[Start of Attachment]

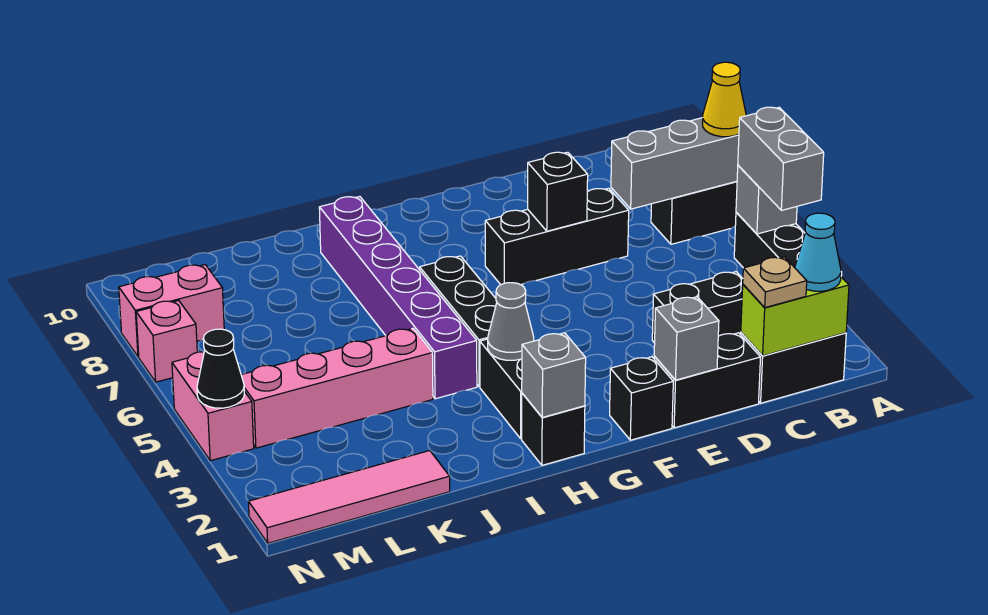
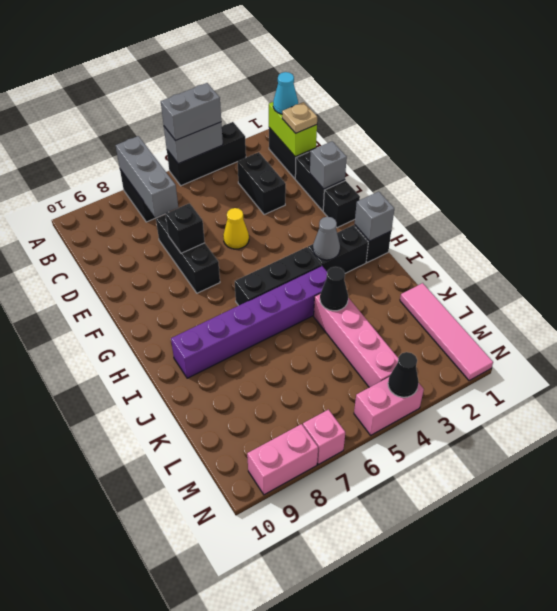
grey brick A5 level 2 -> grey brick A4:A5 level 2
yellow cone A7 level 3 -> yellow cone E5 level 1
none -> black cone J4 level 2
pink brick M8:N8 level 1 -> pink brick N8:N9 level 1

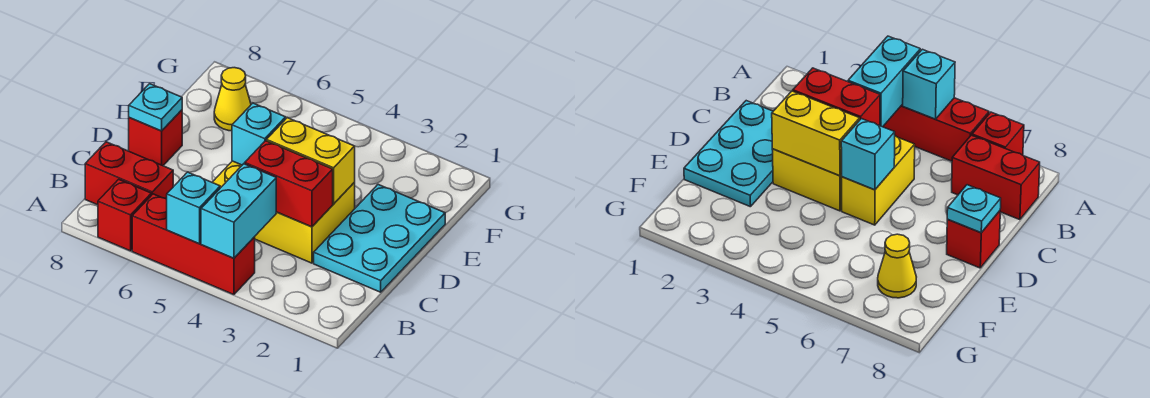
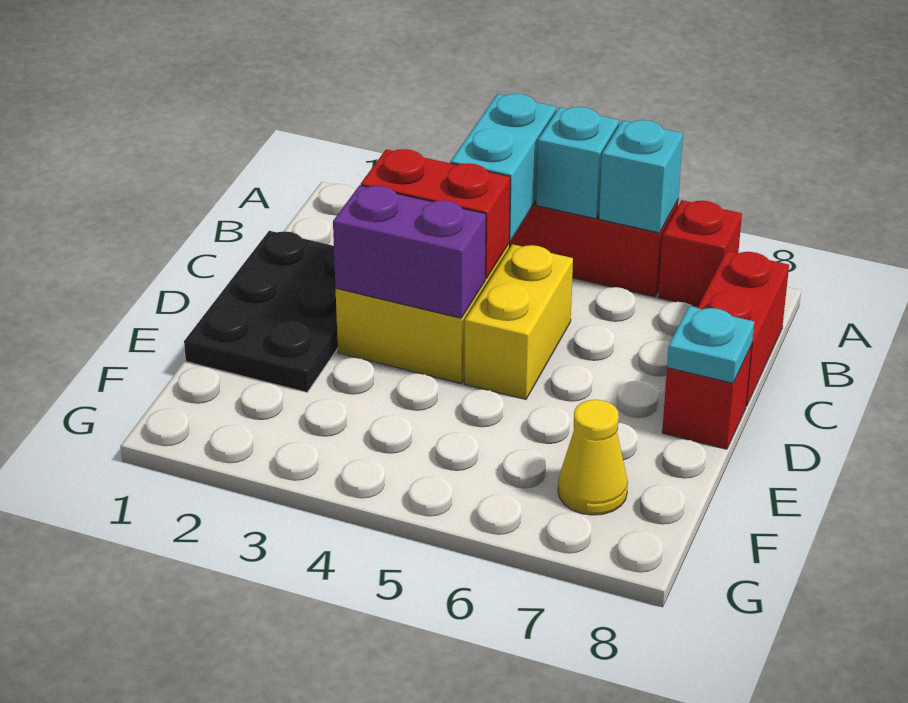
red brick B7:B8 level 1 -> red brick B8:C8 level 1
cyan plate C1:E2 level 1 -> black plate C1:E2 level 1
yellow brick D3:D4 level 2 -> purple brick D3:D4 level 2
cyan brick D5 level 2 -> cyan brick A6 level 2

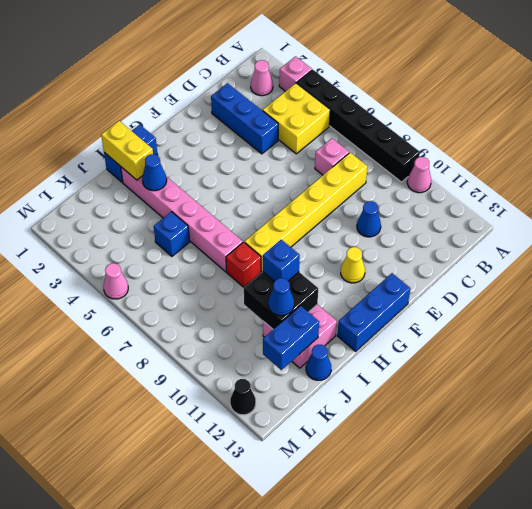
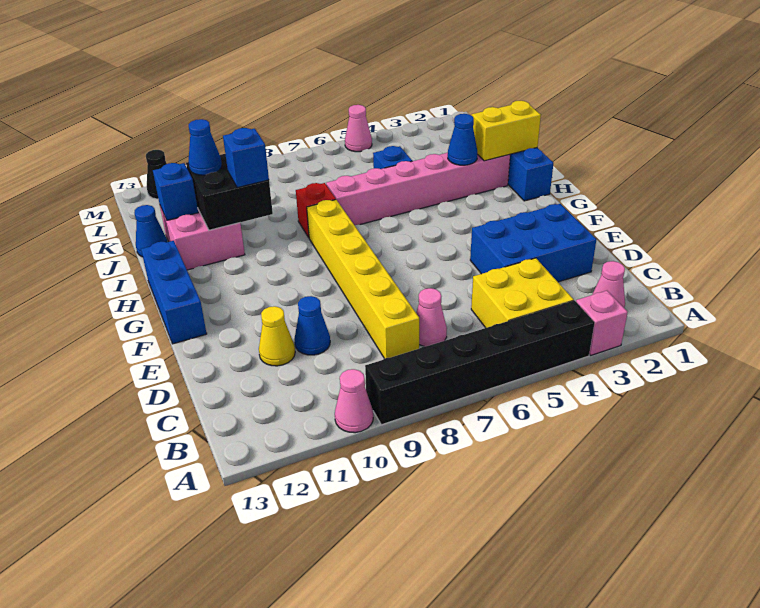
pink brick C7 level 1 -> pink cone C7 level 1
blue brick D2:D4 level 1 -> blue brick D2:E4 level 1
yellow cone F11 level 1 -> yellow cone D11 level 1
blue brick J12:K12 level 2 -> blue brick J12 level 2

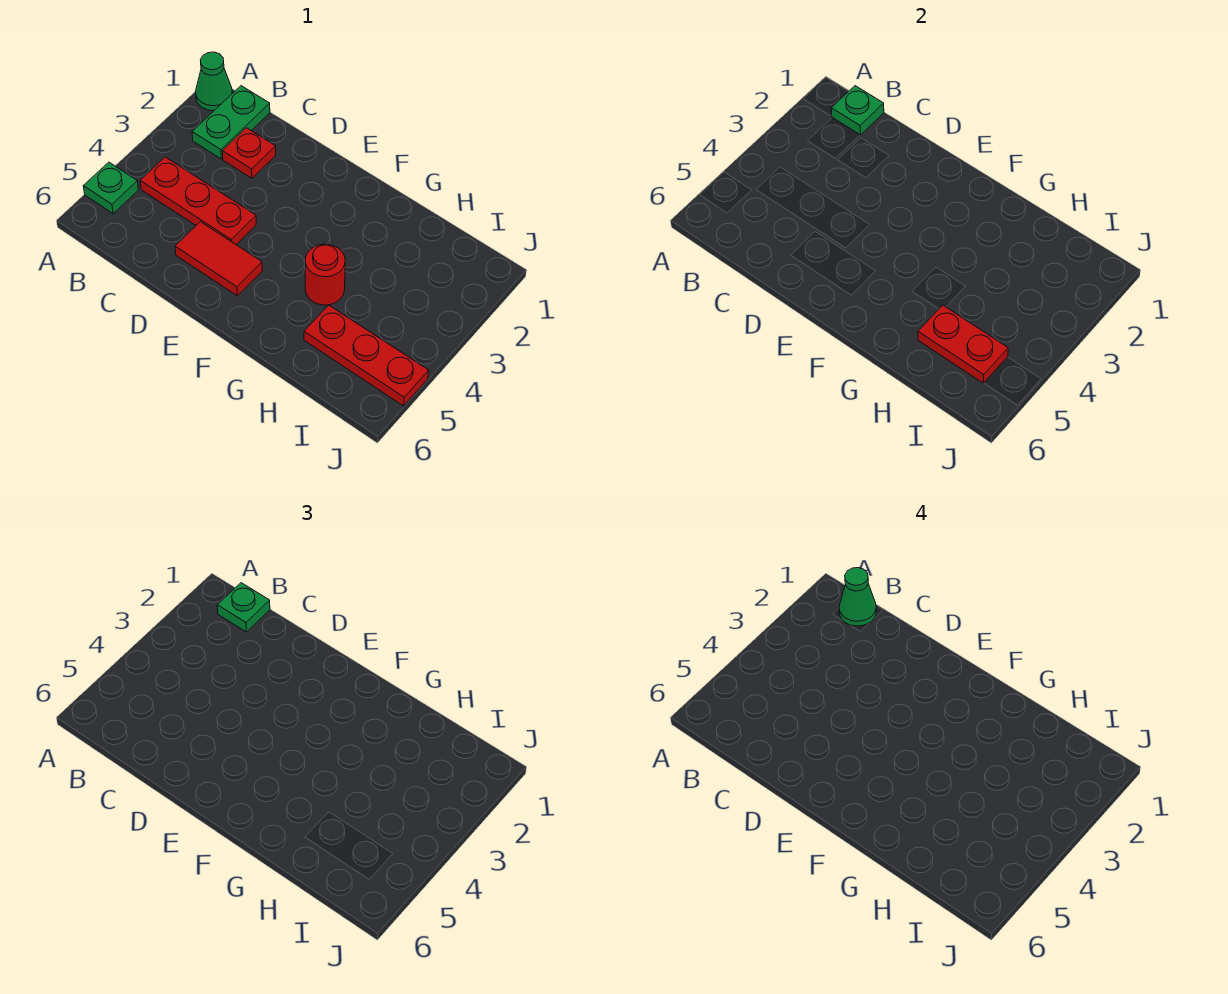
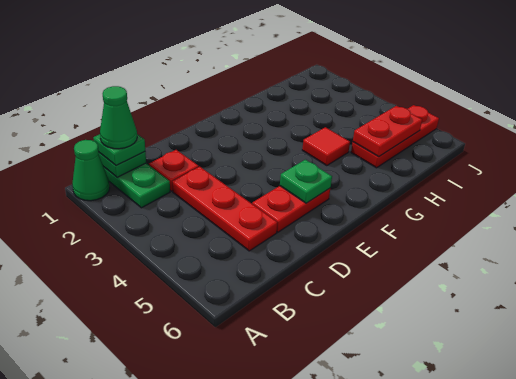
green plate A5 level 1 -> green plate E5 level 2
red plate B4:D4 level 1 -> red plate C3:C5 level 1
red tile D5:E5 level 1 -> red plate D5:E5 level 1
red round brick G4 level 1 -> red tile G4 level 1

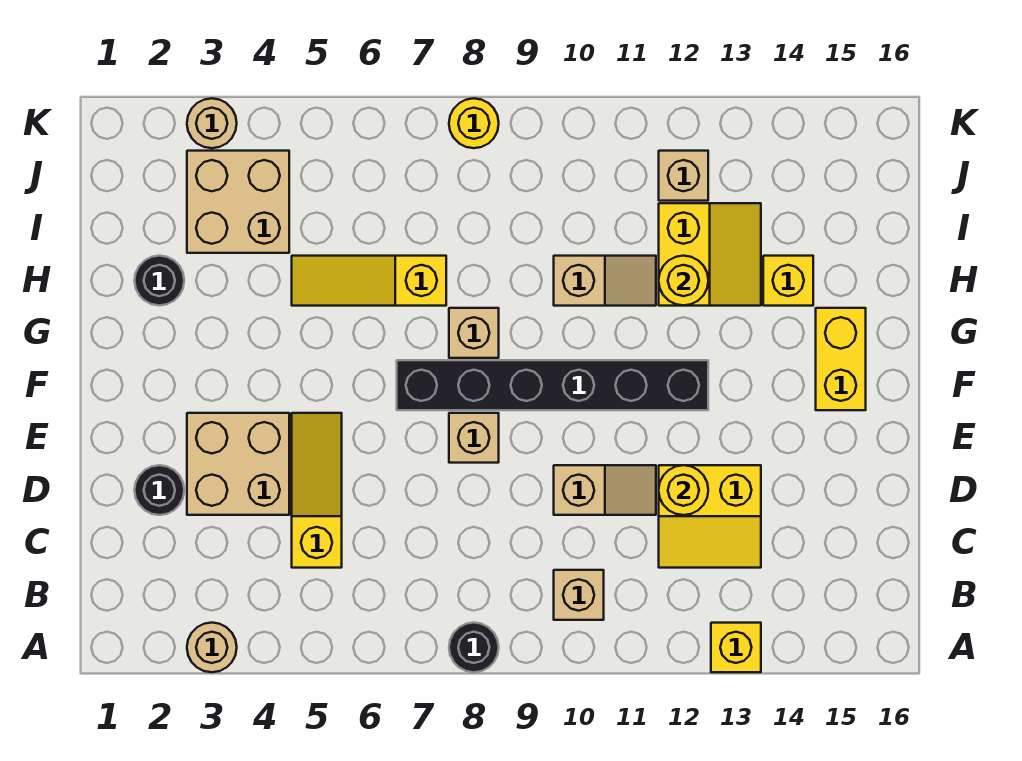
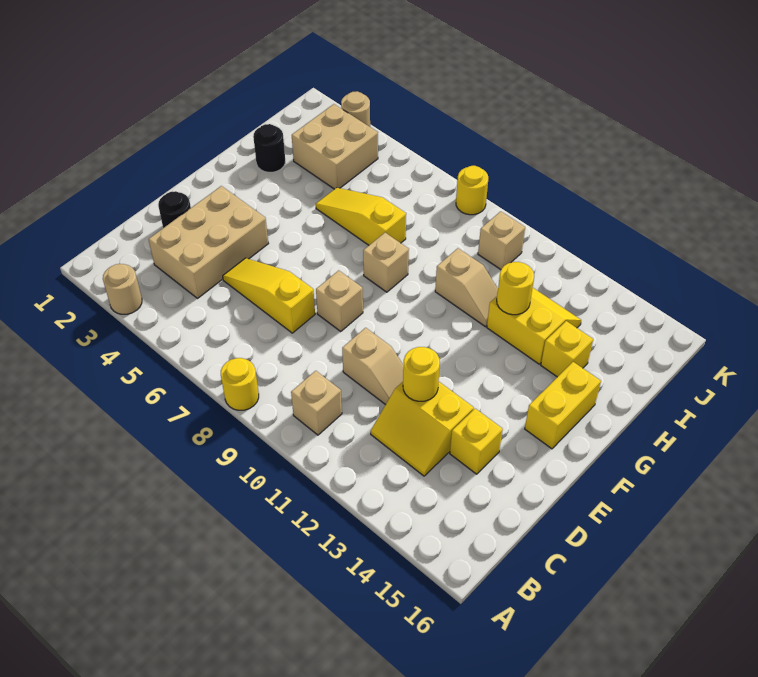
black round brick A8 level 1 -> yellow round brick A8 level 1
yellow brick A13 level 1 -> yellow brick D14 level 1
yellow slope C5:E5 level 1 top C -> yellow slope D5:D7 level 1 top 7
tan brick D3:E4 level 1 -> tan brick C3:E4 level 1
black brick F7:F12 level 1 -> none
yellow slope H12:I13 level 1 top 12 -> yellow slope H12:I13 level 1 top H
tan brick J12 level 1 -> tan brick J10 level 1

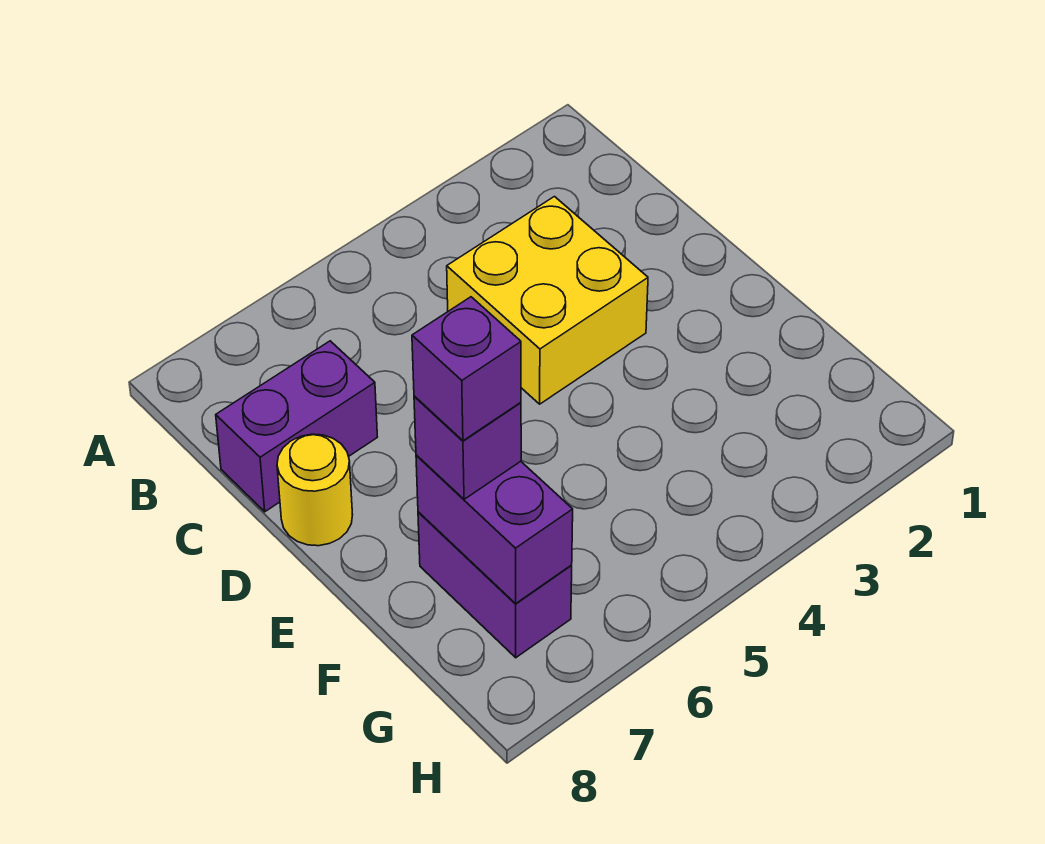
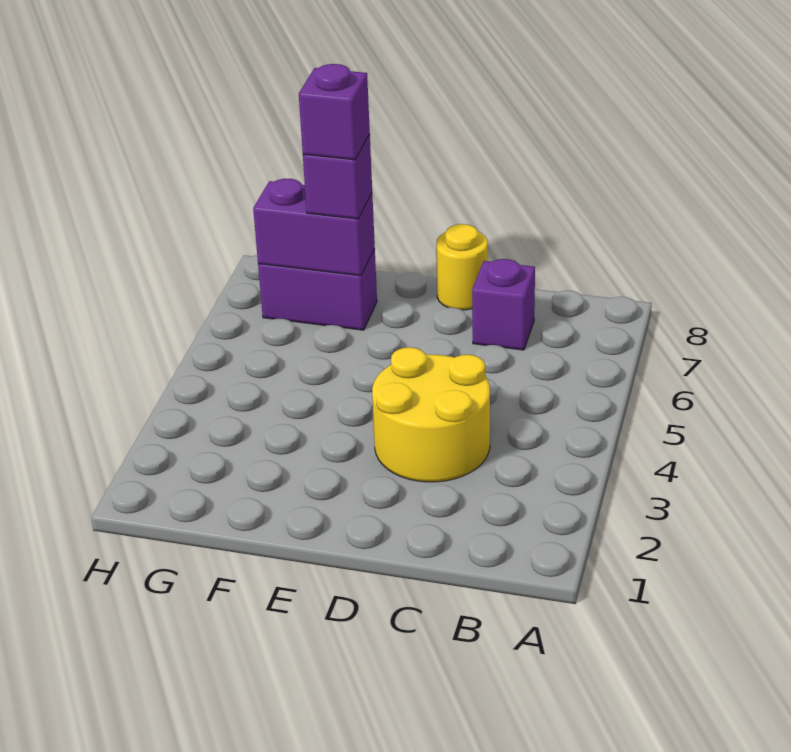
yellow brick C3:D4 level 1 -> yellow round brick C3:D4 level 1
purple brick C7:C8 level 1 -> purple brick C7 level 1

[End of Attachment]

Restate every entry above word for word; no picture belongs in the copy.

Task result:
grey brick A5 level 2 -> grey brick A4:A5 level 2
yellow cone A7 level 3 -> yellow cone E5 level 1
none -> black cone J4 level 2
pink brick M8:N8 level 1 -> pink brick N8:N9 level 1

red brick B7:B8 level 1 -> red brick B8:C8 level 1
cyan plate C1:E2 level 1 -> black plate C1:E2 level 1
yellow brick D3:D4 level 2 -> purple brick D3:D4 level 2
cyan brick D5 level 2 -> cyan brick A6 level 2

pink brick C7 level 1 -> pink cone C7 level 1
blue brick D2:D4 level 1 -> blue brick D2:E4 level 1
yellow cone F11 level 1 -> yellow cone D11 level 1
blue brick J12:K12 level 2 -> blue brick J12 level 2

green plate A5 level 1 -> green plate E5 level 2
red plate B4:D4 level 1 -> red plate C3:C5 level 1
red tile D5:E5 level 1 -> red plate D5:E5 level 1
red round brick G4 level 1 -> red tile G4 level 1

black round brick A8 level 1 -> yellow round brick A8 level 1
yellow brick A13 level 1 -> yellow brick D14 level 1
yellow slope C5:E5 level 1 top C -> yellow slope D5:D7 level 1 top 7
tan brick D3:E4 level 1 -> tan brick C3:E4 level 1
black brick F7:F12 level 1 -> none
yellow slope H12:I13 level 1 top 12 -> yellow slope H12:I13 level 1 top H
tan brick J12 level 1 -> tan brick J10 level 1

yellow brick C3:D4 level 1 -> yellow round brick C3:D4 level 1
purple brick C7:C8 level 1 -> purple brick C7 level 1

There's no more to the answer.